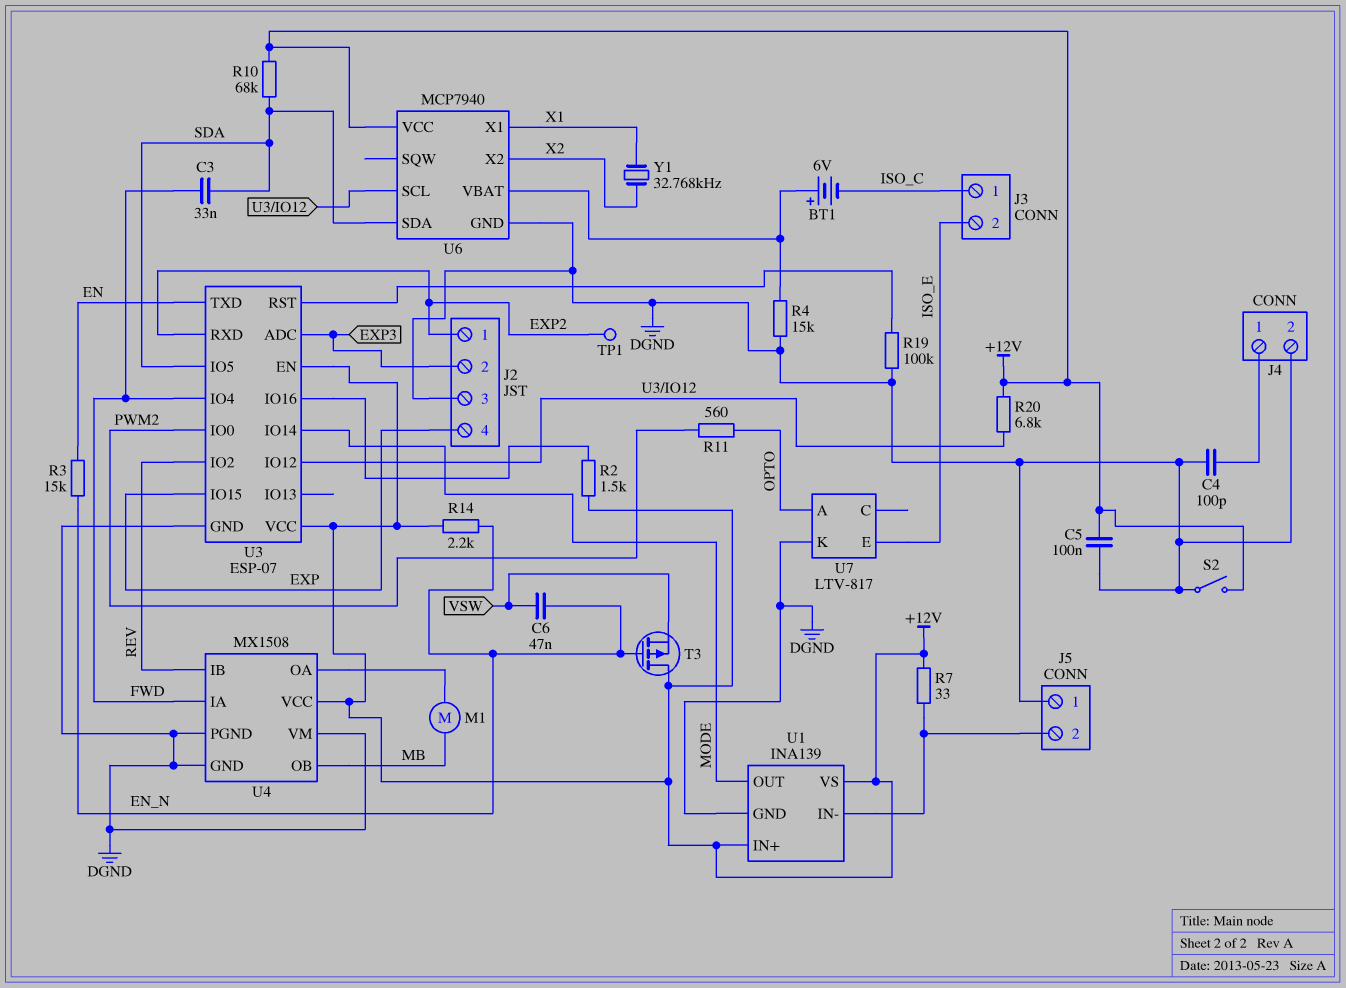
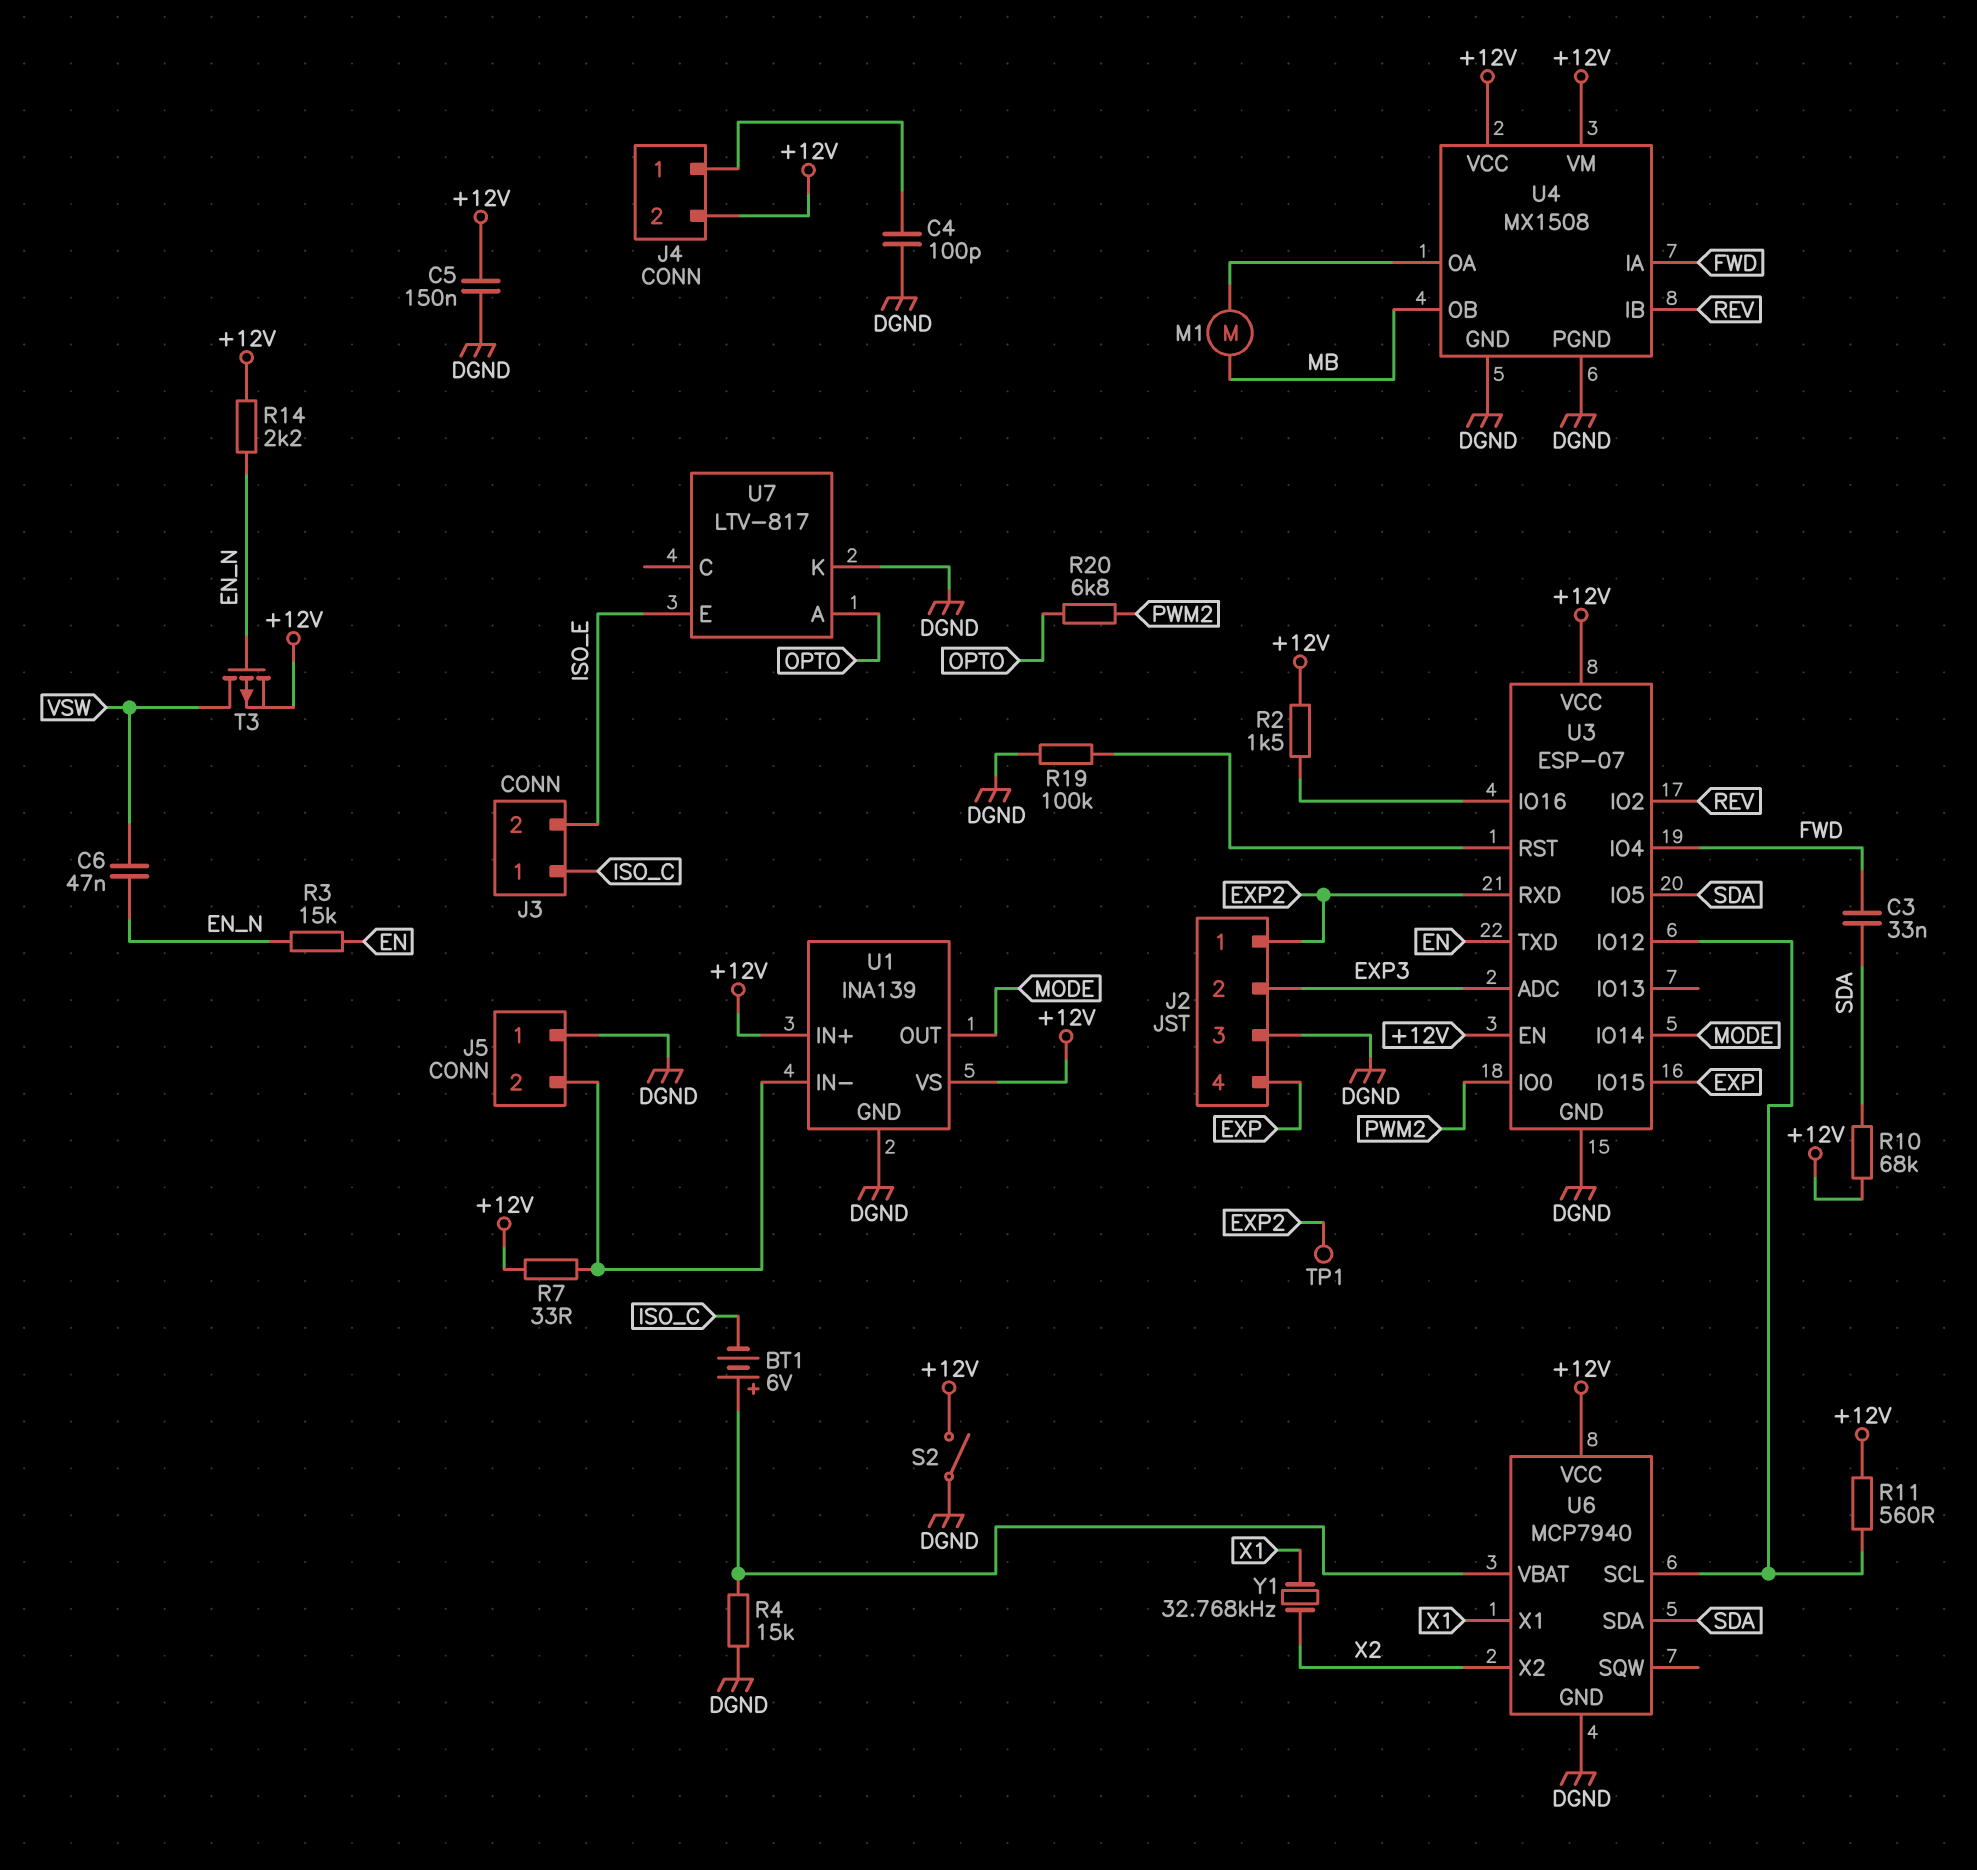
C5: 100nF (+12V, DGND) -> 150nF (+12V, DGND)
J4 pin 2: DGND -> +12V
R11: 560 (OPTO, PWM2) -> 560 (+12V, U3/IO12)
R20: 6.8k (+12V, U3/IO12) -> 6.8k (OPTO, PWM2)
T3: PMOS (G EN_N, D +12V, S VSW) -> PMOS (G EN_N, D VSW, S +12V)
U4 pin VM: DGND -> +12V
• • •
Show me each line of the listing above with "DGND" in it.

» **FINAL ANSWER**
C5: 100nF (+12V, DGND) -> 150nF (+12V, DGND)
J4 pin 2: DGND -> +12V
U4 pin VM: DGND -> +12V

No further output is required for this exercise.